# Scene change data:
====================
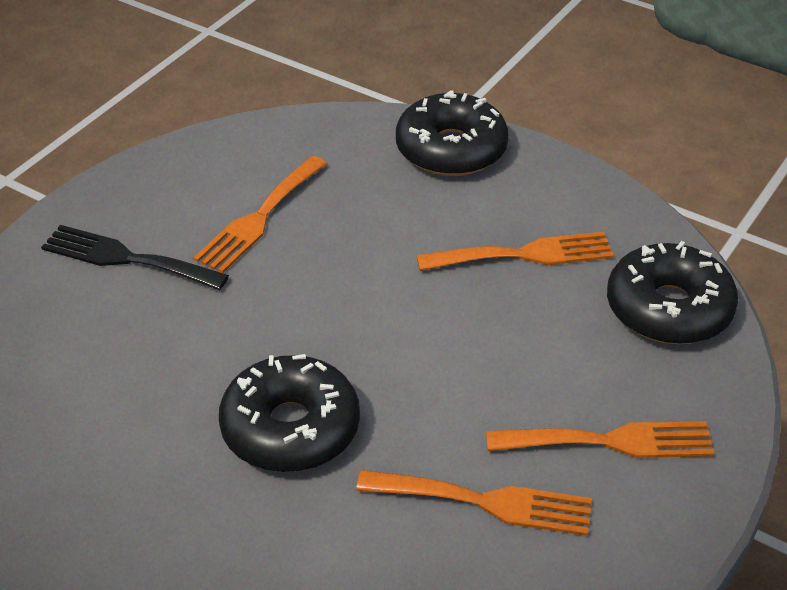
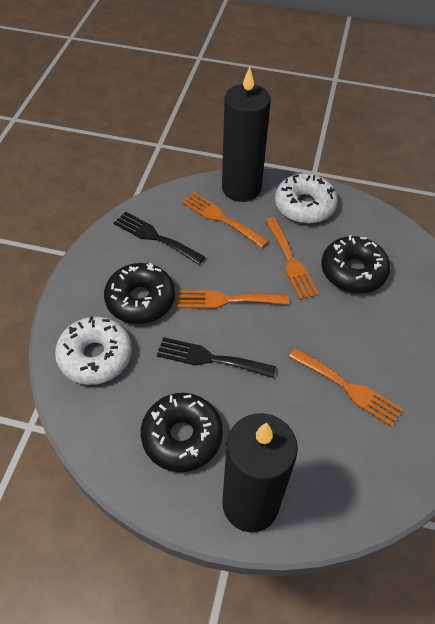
black candle: 0 -> 2
black fork: 1 -> 2
white donut: 0 -> 2

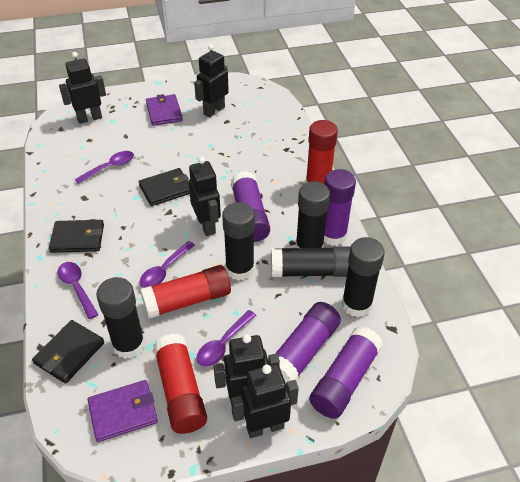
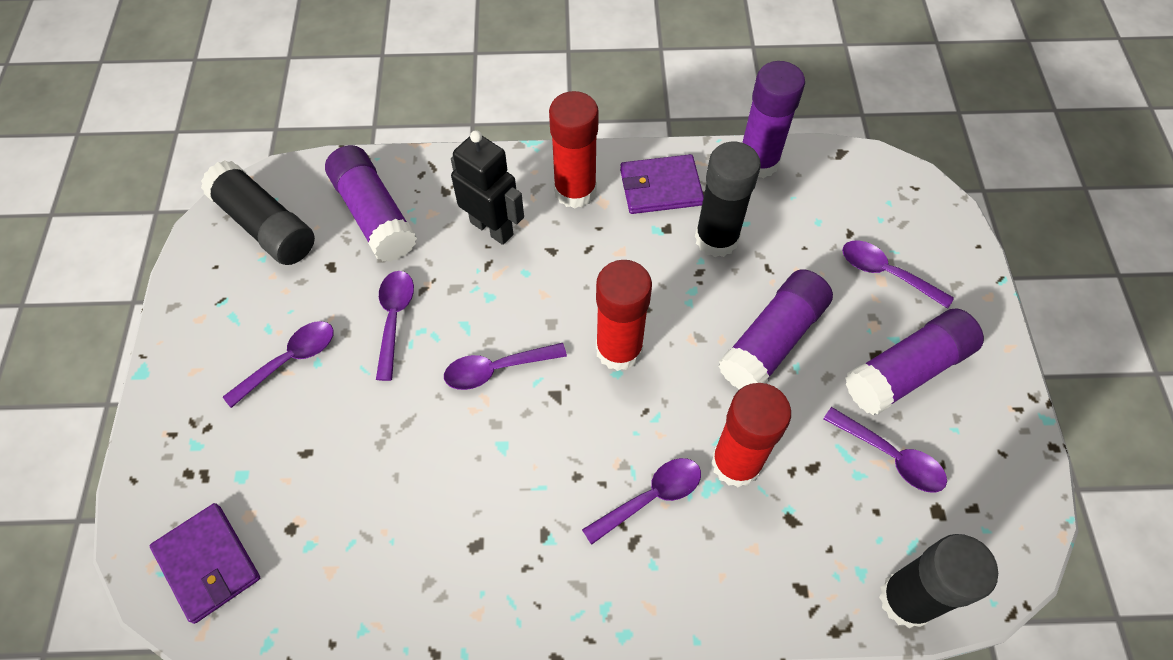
black glue stick: 5 -> 3
black robot: 5 -> 1
black wallet: 3 -> 0
purple spoon: 4 -> 6

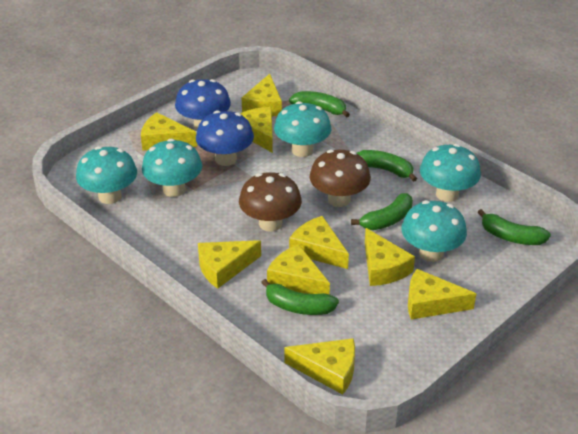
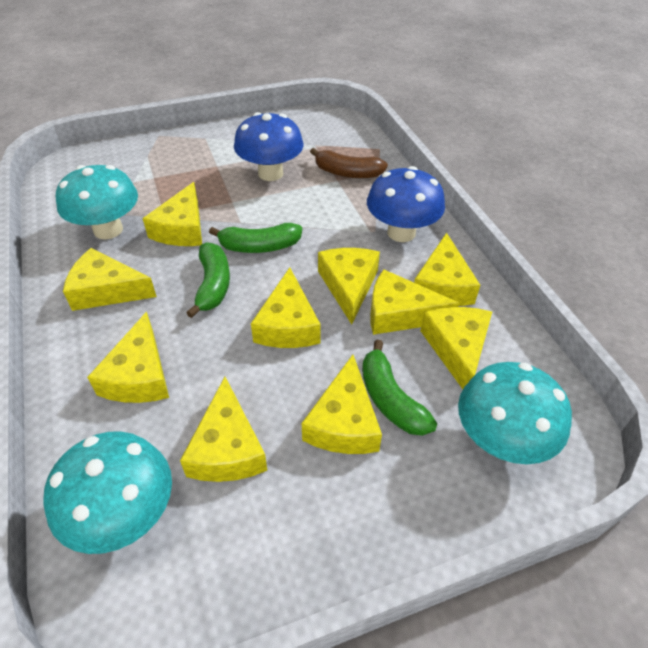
brown banana: 0 -> 1
brown mushroom: 2 -> 0
green banana: 5 -> 3
turquoise mushroom: 5 -> 3
yellow cheese: 9 -> 10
====================
# THE PROBLEM:
What is needed is an exact copy of every record above, minus the images.

# RESULT OF THIS TASK:
black candle: 0 -> 2
black fork: 1 -> 2
white donut: 0 -> 2

black glue stick: 5 -> 3
black robot: 5 -> 1
black wallet: 3 -> 0
purple spoon: 4 -> 6

brown banana: 0 -> 1
brown mushroom: 2 -> 0
green banana: 5 -> 3
turquoise mushroom: 5 -> 3
yellow cheese: 9 -> 10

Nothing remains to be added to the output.